** Problem **
Report each line from the listing that the string "yellow" appears in.

** Records provided **
------------------------------------

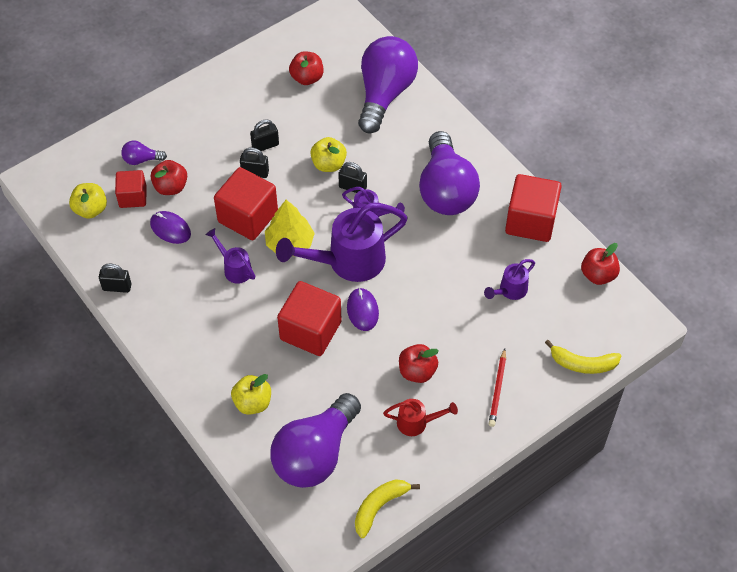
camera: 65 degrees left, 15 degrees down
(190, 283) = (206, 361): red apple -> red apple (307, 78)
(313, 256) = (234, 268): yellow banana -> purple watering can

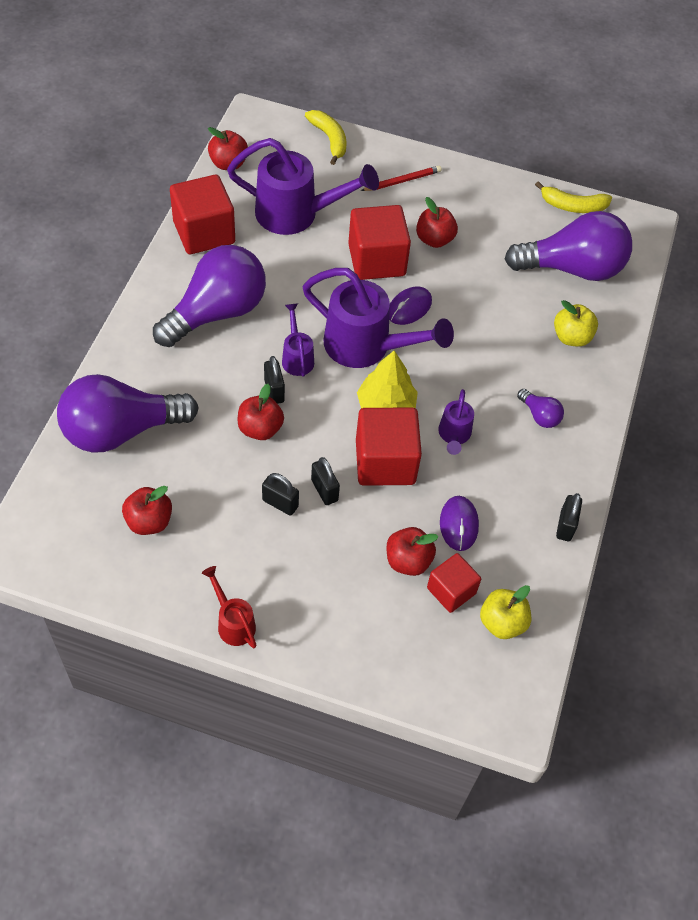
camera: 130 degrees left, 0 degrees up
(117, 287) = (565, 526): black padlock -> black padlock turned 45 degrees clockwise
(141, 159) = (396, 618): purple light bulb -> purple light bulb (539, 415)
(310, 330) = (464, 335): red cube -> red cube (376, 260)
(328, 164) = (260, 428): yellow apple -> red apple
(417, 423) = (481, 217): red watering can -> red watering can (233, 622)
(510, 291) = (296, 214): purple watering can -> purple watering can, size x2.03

------------------------------------

** Task answer **
(313, 256) = (234, 268): yellow banana -> purple watering can
(328, 164) = (260, 428): yellow apple -> red apple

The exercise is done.